→ **EXERCISE BRIEF**
Once the pictures are removed, reproduce what is left of the data below exactly.

** SUPPLIED INFORMATION follows **

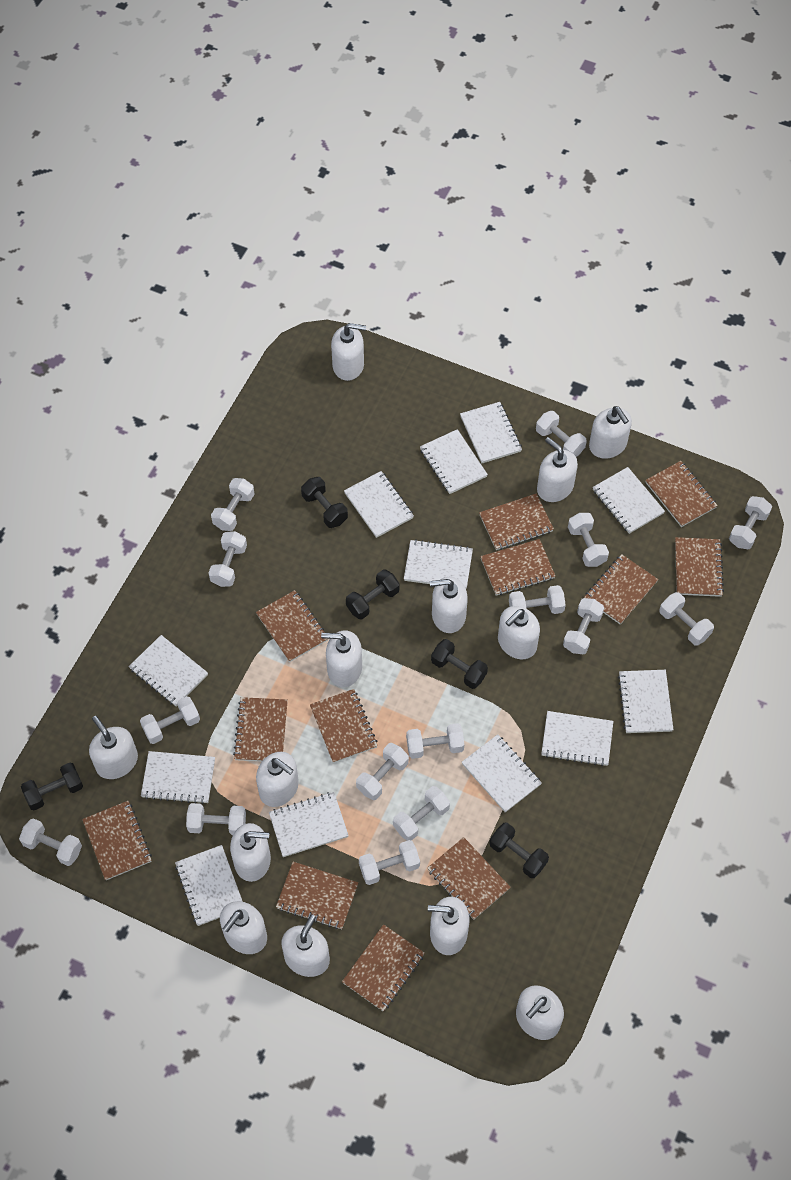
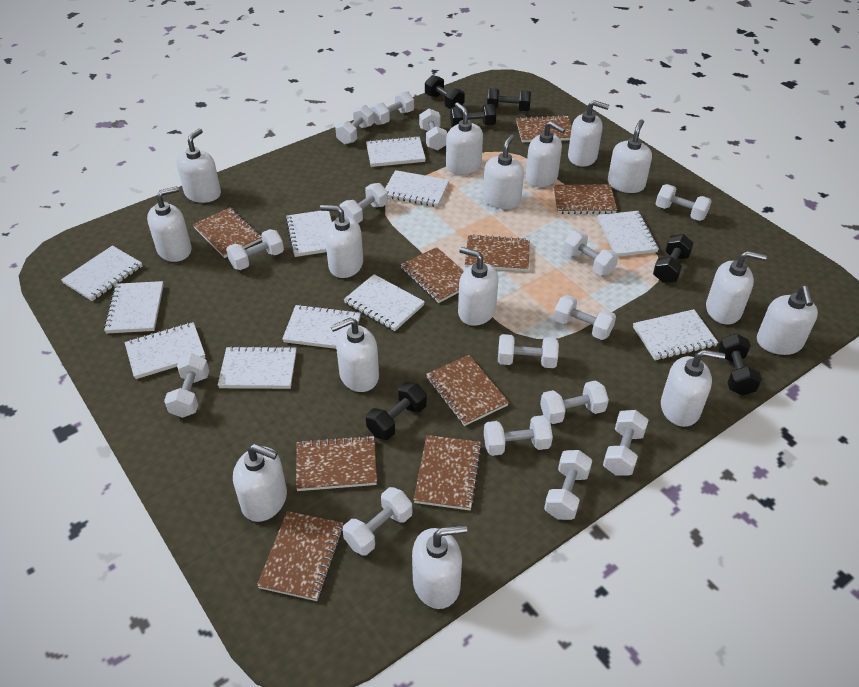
black dumbbell: 5 -> 6
brown notebook: 12 -> 9
white notebook: 12 -> 11
white soap dispenser: 13 -> 15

** End of SUPPLIED INFORMATION **

→ **SOLUTION TO THE PROBLEM**
black dumbbell: 5 -> 6
brown notebook: 12 -> 9
white notebook: 12 -> 11
white soap dispenser: 13 -> 15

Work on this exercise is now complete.